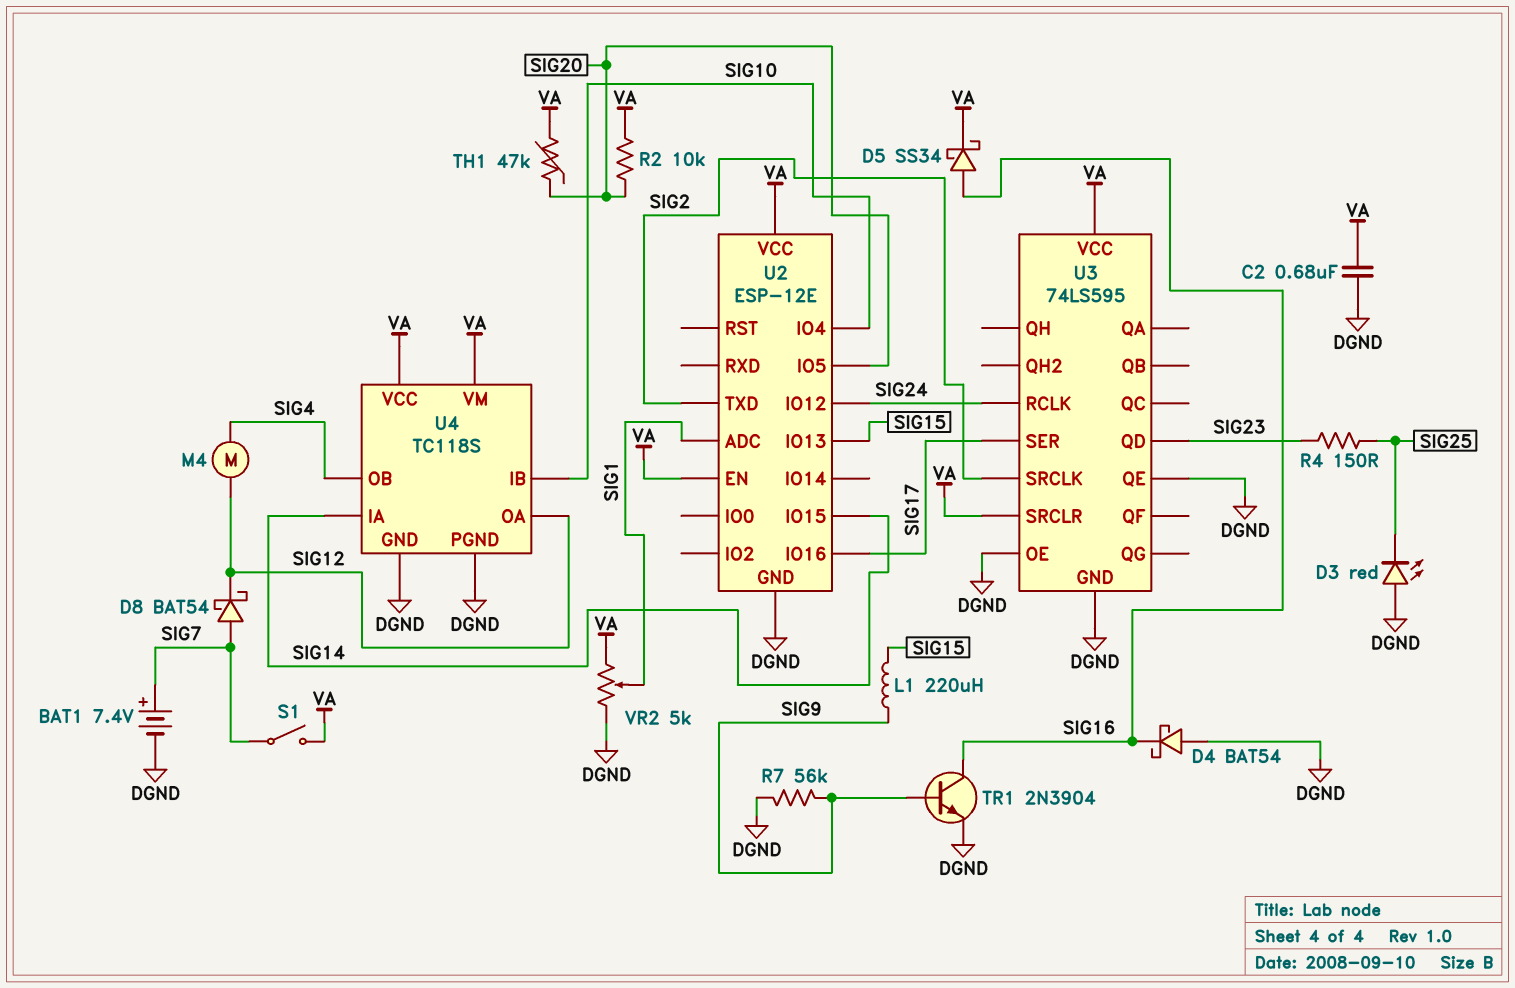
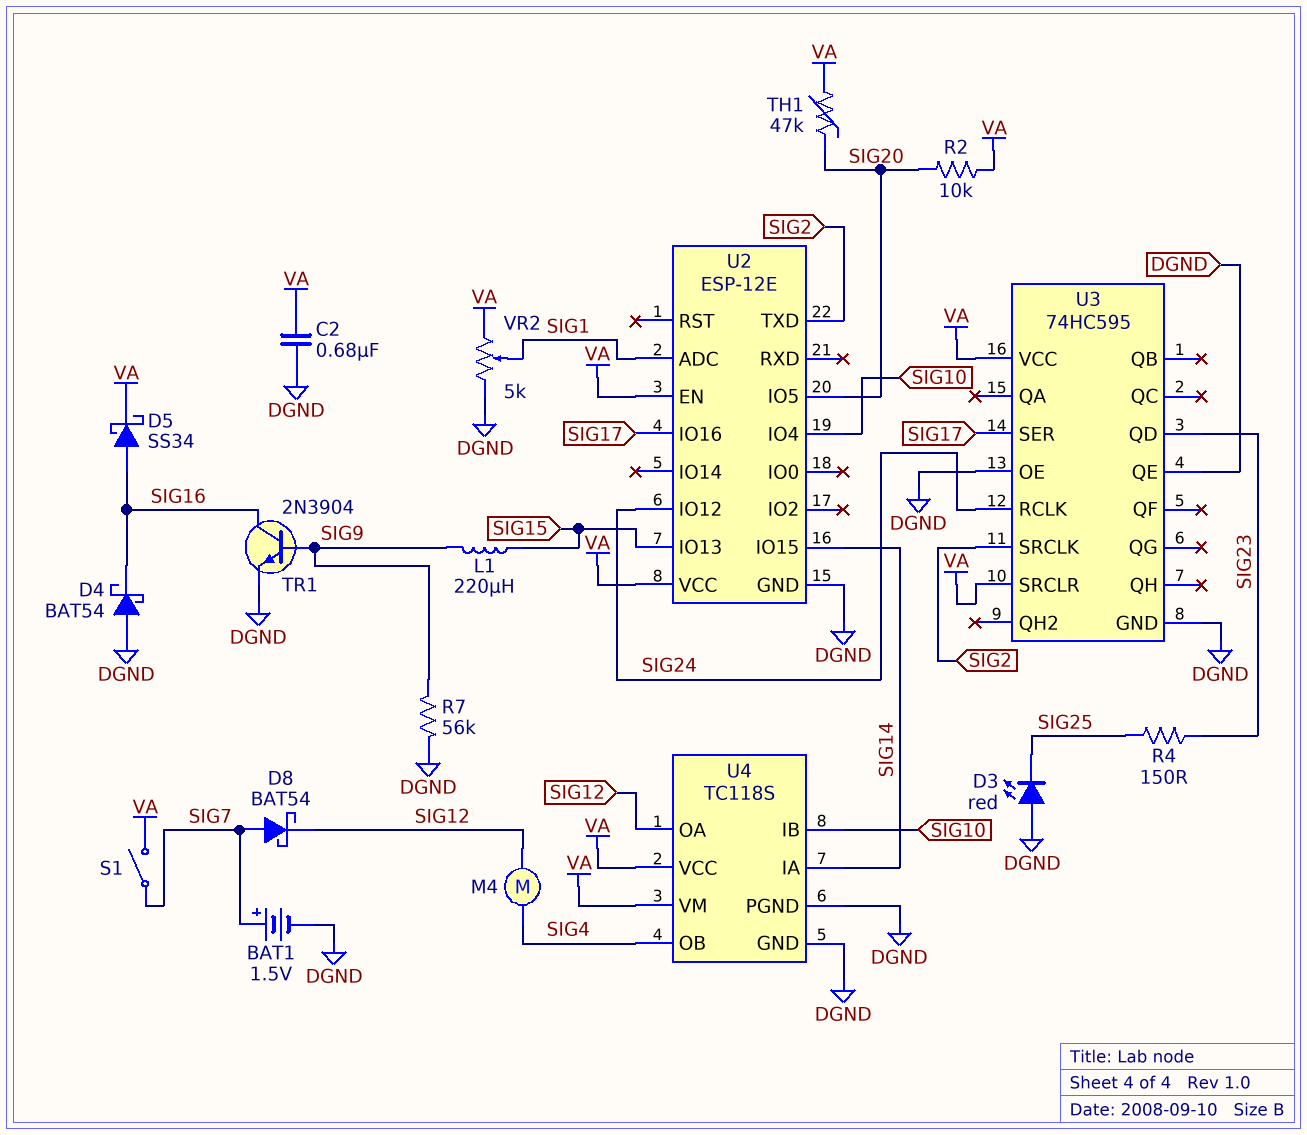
BAT1: 7.4V (plus SIG7, minus DGND) -> 1.5V (plus SIG7, minus DGND)
U3: 74LS595 -> 74HC595

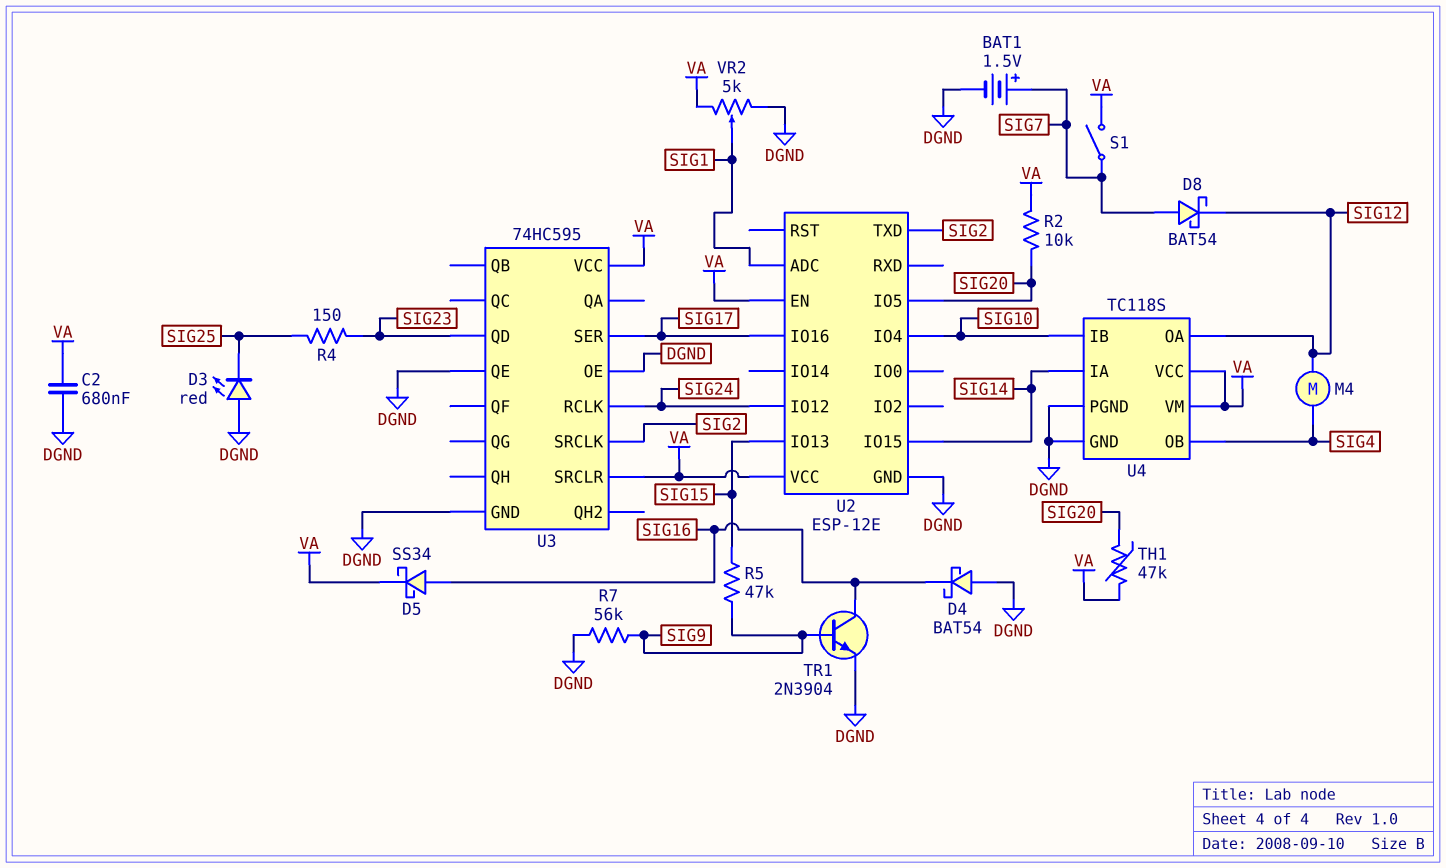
L1: 220uH (SIG9, SIG15) -> none
R5: none -> 47k (SIG9, SIG15)

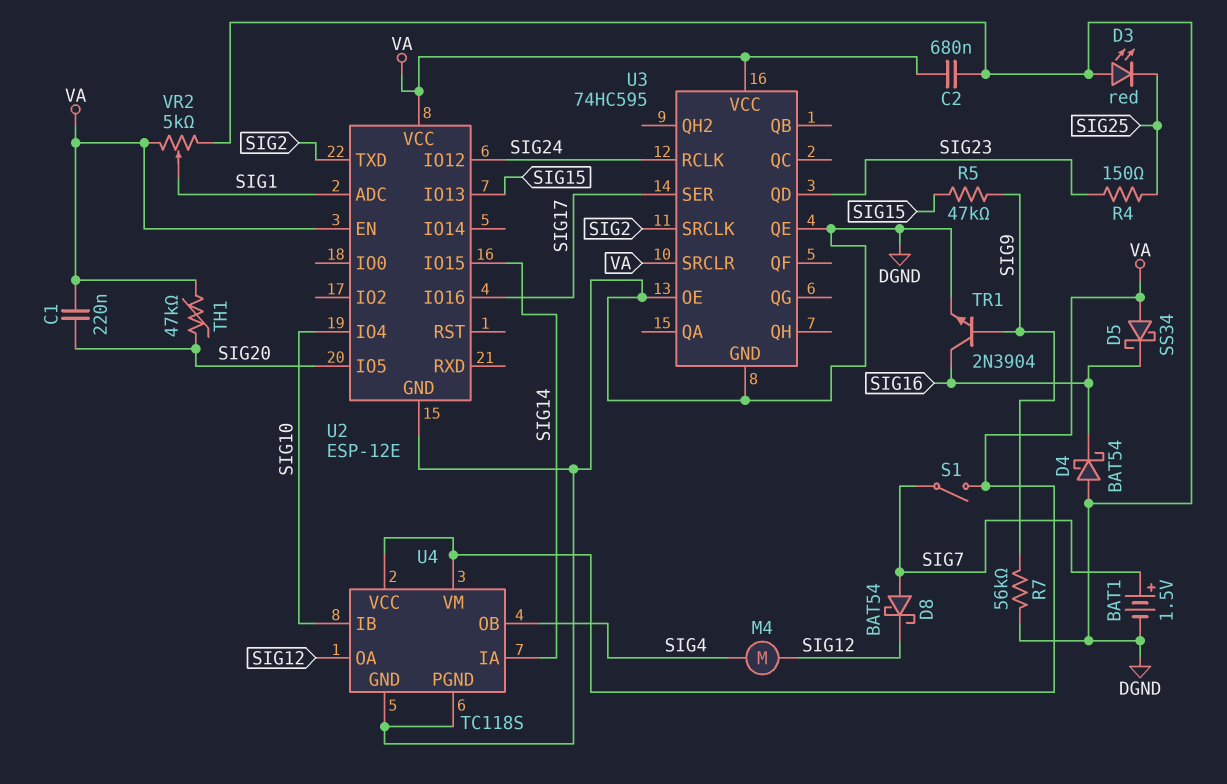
C1: none -> 220nF (SIG20, VA)
D5: schottky SS34 (A SIG16, K VA) -> schottky SS34 (A VA, K SIG16)
R2: 10k (SIG20, VA) -> none

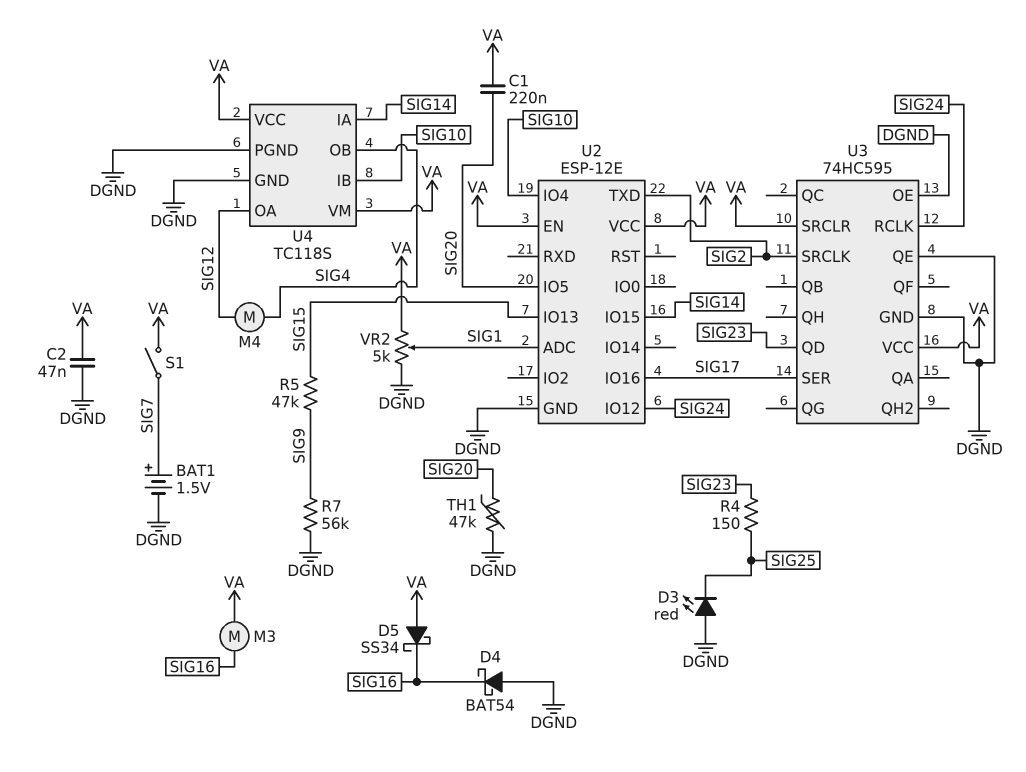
C2: 680nF (DGND, VA) -> 47nF (DGND, VA)
D8: schottky BAT54 (A SIG7, K SIG12) -> none
M3: none -> motor (SIG16, VA)
TH1: 47k (SIG20, VA) -> 47k (DGND, SIG20)
TR1: NPN 2N3904 (B SIG9, C SIG16, E DGND) -> none

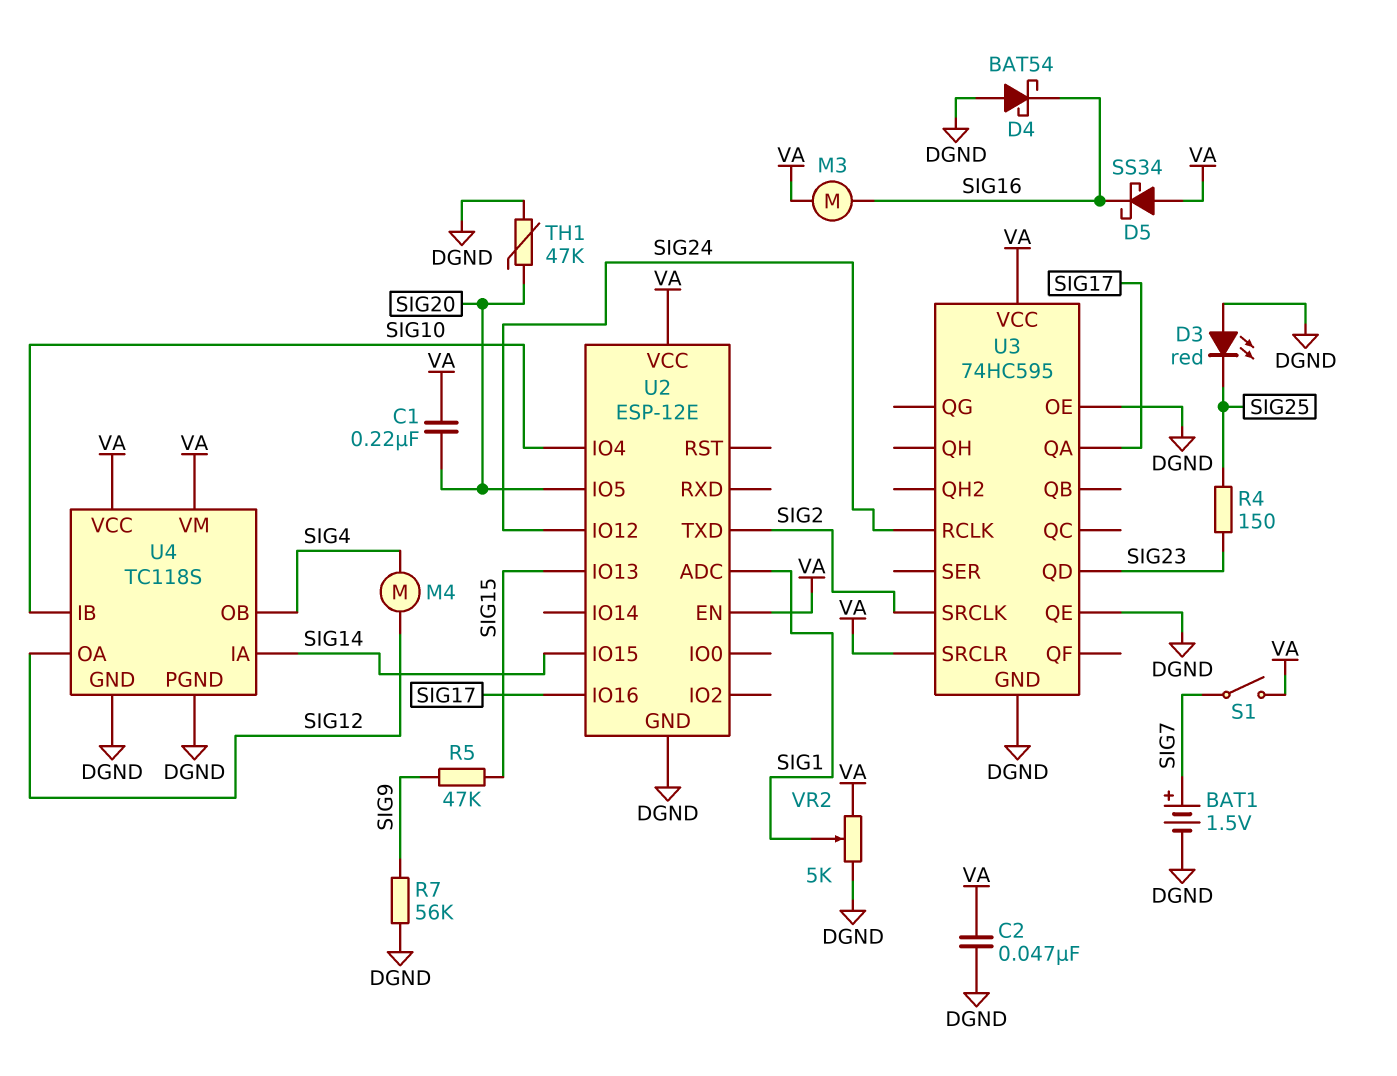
U3 pin QA: none -> SIG17
U3 pin SER: SIG17 -> none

==*==

Every line from the one with "TH1: 47k (SIG20, VA) -> 47k (DGND, SIG20)" to the end of the records above should be restated word for word, and no picture belongs in the copy.

TH1: 47k (SIG20, VA) -> 47k (DGND, SIG20)
TR1: NPN 2N3904 (B SIG9, C SIG16, E DGND) -> none

U3 pin QA: none -> SIG17
U3 pin SER: SIG17 -> none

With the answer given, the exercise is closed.